▸ EXERCISE INPUT:
★ ★ ★ ★ ★

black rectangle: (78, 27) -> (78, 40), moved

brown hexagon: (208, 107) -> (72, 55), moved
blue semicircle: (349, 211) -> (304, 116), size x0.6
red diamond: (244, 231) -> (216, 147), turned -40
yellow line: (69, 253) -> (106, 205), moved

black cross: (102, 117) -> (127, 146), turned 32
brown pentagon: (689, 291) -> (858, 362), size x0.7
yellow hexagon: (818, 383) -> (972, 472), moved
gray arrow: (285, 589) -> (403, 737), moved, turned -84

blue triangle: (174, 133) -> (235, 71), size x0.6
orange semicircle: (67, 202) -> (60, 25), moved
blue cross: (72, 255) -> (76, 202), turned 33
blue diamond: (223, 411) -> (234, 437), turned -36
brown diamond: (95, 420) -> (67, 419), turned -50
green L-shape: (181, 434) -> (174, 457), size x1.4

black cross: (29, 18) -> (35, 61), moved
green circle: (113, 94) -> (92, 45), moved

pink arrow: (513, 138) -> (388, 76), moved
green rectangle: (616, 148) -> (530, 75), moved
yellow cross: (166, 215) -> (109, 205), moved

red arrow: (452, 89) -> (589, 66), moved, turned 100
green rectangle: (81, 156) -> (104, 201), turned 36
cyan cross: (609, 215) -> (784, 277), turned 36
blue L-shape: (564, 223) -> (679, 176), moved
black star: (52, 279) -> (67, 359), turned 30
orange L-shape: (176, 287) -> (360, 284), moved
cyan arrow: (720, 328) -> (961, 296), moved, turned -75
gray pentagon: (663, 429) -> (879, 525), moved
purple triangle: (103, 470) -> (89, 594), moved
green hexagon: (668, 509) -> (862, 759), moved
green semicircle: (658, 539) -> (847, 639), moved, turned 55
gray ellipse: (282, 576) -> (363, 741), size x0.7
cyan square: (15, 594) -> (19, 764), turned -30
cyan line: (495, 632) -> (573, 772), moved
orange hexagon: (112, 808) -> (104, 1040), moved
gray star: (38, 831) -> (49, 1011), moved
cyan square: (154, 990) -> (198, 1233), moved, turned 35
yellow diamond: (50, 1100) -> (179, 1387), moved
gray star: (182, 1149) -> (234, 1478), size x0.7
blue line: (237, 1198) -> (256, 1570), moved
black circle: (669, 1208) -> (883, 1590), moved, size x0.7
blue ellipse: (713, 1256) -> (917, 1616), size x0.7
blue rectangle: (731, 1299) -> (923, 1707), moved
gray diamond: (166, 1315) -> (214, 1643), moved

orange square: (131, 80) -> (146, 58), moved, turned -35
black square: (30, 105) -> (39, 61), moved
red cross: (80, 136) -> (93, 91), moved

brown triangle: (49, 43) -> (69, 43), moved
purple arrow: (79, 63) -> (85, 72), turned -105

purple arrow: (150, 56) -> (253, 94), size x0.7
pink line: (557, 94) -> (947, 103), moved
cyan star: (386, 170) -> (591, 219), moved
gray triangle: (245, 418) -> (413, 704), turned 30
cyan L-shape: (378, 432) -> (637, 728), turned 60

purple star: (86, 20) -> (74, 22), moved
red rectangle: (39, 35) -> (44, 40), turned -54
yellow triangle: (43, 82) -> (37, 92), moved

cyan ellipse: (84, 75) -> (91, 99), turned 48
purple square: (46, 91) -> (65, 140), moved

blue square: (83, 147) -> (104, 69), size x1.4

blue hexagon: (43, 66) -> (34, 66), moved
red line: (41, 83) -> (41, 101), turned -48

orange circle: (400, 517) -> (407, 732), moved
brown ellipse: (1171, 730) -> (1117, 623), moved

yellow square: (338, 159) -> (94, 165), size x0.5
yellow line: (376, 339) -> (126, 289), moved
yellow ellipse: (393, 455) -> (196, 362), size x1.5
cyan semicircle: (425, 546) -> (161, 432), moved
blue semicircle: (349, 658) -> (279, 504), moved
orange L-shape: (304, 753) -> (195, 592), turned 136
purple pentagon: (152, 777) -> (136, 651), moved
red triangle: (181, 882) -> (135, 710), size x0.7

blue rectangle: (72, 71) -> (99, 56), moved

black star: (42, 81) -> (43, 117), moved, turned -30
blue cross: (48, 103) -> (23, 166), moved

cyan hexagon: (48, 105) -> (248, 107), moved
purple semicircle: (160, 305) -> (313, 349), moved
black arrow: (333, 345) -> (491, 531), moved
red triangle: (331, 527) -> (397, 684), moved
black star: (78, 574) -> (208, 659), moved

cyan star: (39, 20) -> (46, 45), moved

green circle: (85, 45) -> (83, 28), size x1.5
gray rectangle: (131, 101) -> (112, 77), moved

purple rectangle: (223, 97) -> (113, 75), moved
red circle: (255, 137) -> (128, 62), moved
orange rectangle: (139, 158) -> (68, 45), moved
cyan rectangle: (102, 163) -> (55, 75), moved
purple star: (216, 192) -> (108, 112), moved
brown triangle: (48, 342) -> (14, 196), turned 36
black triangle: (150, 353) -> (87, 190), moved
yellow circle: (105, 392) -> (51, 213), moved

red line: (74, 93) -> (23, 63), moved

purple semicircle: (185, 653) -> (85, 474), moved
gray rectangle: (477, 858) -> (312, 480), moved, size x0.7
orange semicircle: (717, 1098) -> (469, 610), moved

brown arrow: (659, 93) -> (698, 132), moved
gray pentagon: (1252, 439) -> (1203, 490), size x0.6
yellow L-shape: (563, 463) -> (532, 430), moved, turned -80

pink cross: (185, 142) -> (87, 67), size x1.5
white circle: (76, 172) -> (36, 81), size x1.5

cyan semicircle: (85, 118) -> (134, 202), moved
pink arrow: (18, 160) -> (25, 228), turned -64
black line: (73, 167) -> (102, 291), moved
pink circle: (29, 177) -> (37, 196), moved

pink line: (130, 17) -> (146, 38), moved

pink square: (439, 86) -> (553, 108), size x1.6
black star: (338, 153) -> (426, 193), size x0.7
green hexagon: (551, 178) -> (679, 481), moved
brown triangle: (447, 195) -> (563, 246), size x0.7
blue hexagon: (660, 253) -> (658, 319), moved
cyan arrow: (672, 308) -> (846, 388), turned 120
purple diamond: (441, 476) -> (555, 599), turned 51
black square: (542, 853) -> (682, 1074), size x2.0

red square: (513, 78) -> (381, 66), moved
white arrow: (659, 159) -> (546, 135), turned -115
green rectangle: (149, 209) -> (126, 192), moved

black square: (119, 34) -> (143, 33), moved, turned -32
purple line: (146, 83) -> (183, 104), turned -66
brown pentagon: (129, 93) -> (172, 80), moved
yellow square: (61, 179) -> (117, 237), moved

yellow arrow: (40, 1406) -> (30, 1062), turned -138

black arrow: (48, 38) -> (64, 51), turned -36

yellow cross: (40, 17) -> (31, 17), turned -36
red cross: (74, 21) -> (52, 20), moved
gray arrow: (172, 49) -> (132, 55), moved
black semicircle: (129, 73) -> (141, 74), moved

★ ★ ★ ★ ★

Every line of the listing above is to be set down again without any change.

black rectangle: (78, 27) -> (78, 40), moved

brown hexagon: (208, 107) -> (72, 55), moved
blue semicircle: (349, 211) -> (304, 116), size x0.6
red diamond: (244, 231) -> (216, 147), turned -40
yellow line: (69, 253) -> (106, 205), moved

black cross: (102, 117) -> (127, 146), turned 32
brown pentagon: (689, 291) -> (858, 362), size x0.7
yellow hexagon: (818, 383) -> (972, 472), moved
gray arrow: (285, 589) -> (403, 737), moved, turned -84

blue triangle: (174, 133) -> (235, 71), size x0.6
orange semicircle: (67, 202) -> (60, 25), moved
blue cross: (72, 255) -> (76, 202), turned 33
blue diamond: (223, 411) -> (234, 437), turned -36
brown diamond: (95, 420) -> (67, 419), turned -50
green L-shape: (181, 434) -> (174, 457), size x1.4

black cross: (29, 18) -> (35, 61), moved
green circle: (113, 94) -> (92, 45), moved

pink arrow: (513, 138) -> (388, 76), moved
green rectangle: (616, 148) -> (530, 75), moved
yellow cross: (166, 215) -> (109, 205), moved

red arrow: (452, 89) -> (589, 66), moved, turned 100
green rectangle: (81, 156) -> (104, 201), turned 36
cyan cross: (609, 215) -> (784, 277), turned 36
blue L-shape: (564, 223) -> (679, 176), moved
black star: (52, 279) -> (67, 359), turned 30
orange L-shape: (176, 287) -> (360, 284), moved
cyan arrow: (720, 328) -> (961, 296), moved, turned -75
gray pentagon: (663, 429) -> (879, 525), moved
purple triangle: (103, 470) -> (89, 594), moved
green hexagon: (668, 509) -> (862, 759), moved
green semicircle: (658, 539) -> (847, 639), moved, turned 55
gray ellipse: (282, 576) -> (363, 741), size x0.7
cyan square: (15, 594) -> (19, 764), turned -30
cyan line: (495, 632) -> (573, 772), moved
orange hexagon: (112, 808) -> (104, 1040), moved
gray star: (38, 831) -> (49, 1011), moved
cyan square: (154, 990) -> (198, 1233), moved, turned 35
yellow diamond: (50, 1100) -> (179, 1387), moved
gray star: (182, 1149) -> (234, 1478), size x0.7
blue line: (237, 1198) -> (256, 1570), moved
black circle: (669, 1208) -> (883, 1590), moved, size x0.7
blue ellipse: (713, 1256) -> (917, 1616), size x0.7
blue rectangle: (731, 1299) -> (923, 1707), moved
gray diamond: (166, 1315) -> (214, 1643), moved

orange square: (131, 80) -> (146, 58), moved, turned -35
black square: (30, 105) -> (39, 61), moved
red cross: (80, 136) -> (93, 91), moved

brown triangle: (49, 43) -> (69, 43), moved
purple arrow: (79, 63) -> (85, 72), turned -105

purple arrow: (150, 56) -> (253, 94), size x0.7
pink line: (557, 94) -> (947, 103), moved
cyan star: (386, 170) -> (591, 219), moved
gray triangle: (245, 418) -> (413, 704), turned 30
cyan L-shape: (378, 432) -> (637, 728), turned 60

purple star: (86, 20) -> (74, 22), moved
red rectangle: (39, 35) -> (44, 40), turned -54
yellow triangle: (43, 82) -> (37, 92), moved

cyan ellipse: (84, 75) -> (91, 99), turned 48
purple square: (46, 91) -> (65, 140), moved

blue square: (83, 147) -> (104, 69), size x1.4

blue hexagon: (43, 66) -> (34, 66), moved
red line: (41, 83) -> (41, 101), turned -48

orange circle: (400, 517) -> (407, 732), moved
brown ellipse: (1171, 730) -> (1117, 623), moved

yellow square: (338, 159) -> (94, 165), size x0.5
yellow line: (376, 339) -> (126, 289), moved
yellow ellipse: (393, 455) -> (196, 362), size x1.5
cyan semicircle: (425, 546) -> (161, 432), moved
blue semicircle: (349, 658) -> (279, 504), moved
orange L-shape: (304, 753) -> (195, 592), turned 136
purple pentagon: (152, 777) -> (136, 651), moved
red triangle: (181, 882) -> (135, 710), size x0.7

blue rectangle: (72, 71) -> (99, 56), moved

black star: (42, 81) -> (43, 117), moved, turned -30
blue cross: (48, 103) -> (23, 166), moved

cyan hexagon: (48, 105) -> (248, 107), moved
purple semicircle: (160, 305) -> (313, 349), moved
black arrow: (333, 345) -> (491, 531), moved
red triangle: (331, 527) -> (397, 684), moved
black star: (78, 574) -> (208, 659), moved

cyan star: (39, 20) -> (46, 45), moved

green circle: (85, 45) -> (83, 28), size x1.5
gray rectangle: (131, 101) -> (112, 77), moved

purple rectangle: (223, 97) -> (113, 75), moved
red circle: (255, 137) -> (128, 62), moved
orange rectangle: (139, 158) -> (68, 45), moved
cyan rectangle: (102, 163) -> (55, 75), moved
purple star: (216, 192) -> (108, 112), moved
brown triangle: (48, 342) -> (14, 196), turned 36
black triangle: (150, 353) -> (87, 190), moved
yellow circle: (105, 392) -> (51, 213), moved

red line: (74, 93) -> (23, 63), moved

purple semicircle: (185, 653) -> (85, 474), moved
gray rectangle: (477, 858) -> (312, 480), moved, size x0.7
orange semicircle: (717, 1098) -> (469, 610), moved

brown arrow: (659, 93) -> (698, 132), moved
gray pentagon: (1252, 439) -> (1203, 490), size x0.6
yellow L-shape: (563, 463) -> (532, 430), moved, turned -80

pink cross: (185, 142) -> (87, 67), size x1.5
white circle: (76, 172) -> (36, 81), size x1.5

cyan semicircle: (85, 118) -> (134, 202), moved
pink arrow: (18, 160) -> (25, 228), turned -64
black line: (73, 167) -> (102, 291), moved
pink circle: (29, 177) -> (37, 196), moved

pink line: (130, 17) -> (146, 38), moved

pink square: (439, 86) -> (553, 108), size x1.6
black star: (338, 153) -> (426, 193), size x0.7
green hexagon: (551, 178) -> (679, 481), moved
brown triangle: (447, 195) -> (563, 246), size x0.7
blue hexagon: (660, 253) -> (658, 319), moved
cyan arrow: (672, 308) -> (846, 388), turned 120
purple diamond: (441, 476) -> (555, 599), turned 51
black square: (542, 853) -> (682, 1074), size x2.0

red square: (513, 78) -> (381, 66), moved
white arrow: (659, 159) -> (546, 135), turned -115
green rectangle: (149, 209) -> (126, 192), moved

black square: (119, 34) -> (143, 33), moved, turned -32
purple line: (146, 83) -> (183, 104), turned -66
brown pentagon: (129, 93) -> (172, 80), moved
yellow square: (61, 179) -> (117, 237), moved

yellow arrow: (40, 1406) -> (30, 1062), turned -138

black arrow: (48, 38) -> (64, 51), turned -36

yellow cross: (40, 17) -> (31, 17), turned -36
red cross: (74, 21) -> (52, 20), moved
gray arrow: (172, 49) -> (132, 55), moved
black semicircle: (129, 73) -> (141, 74), moved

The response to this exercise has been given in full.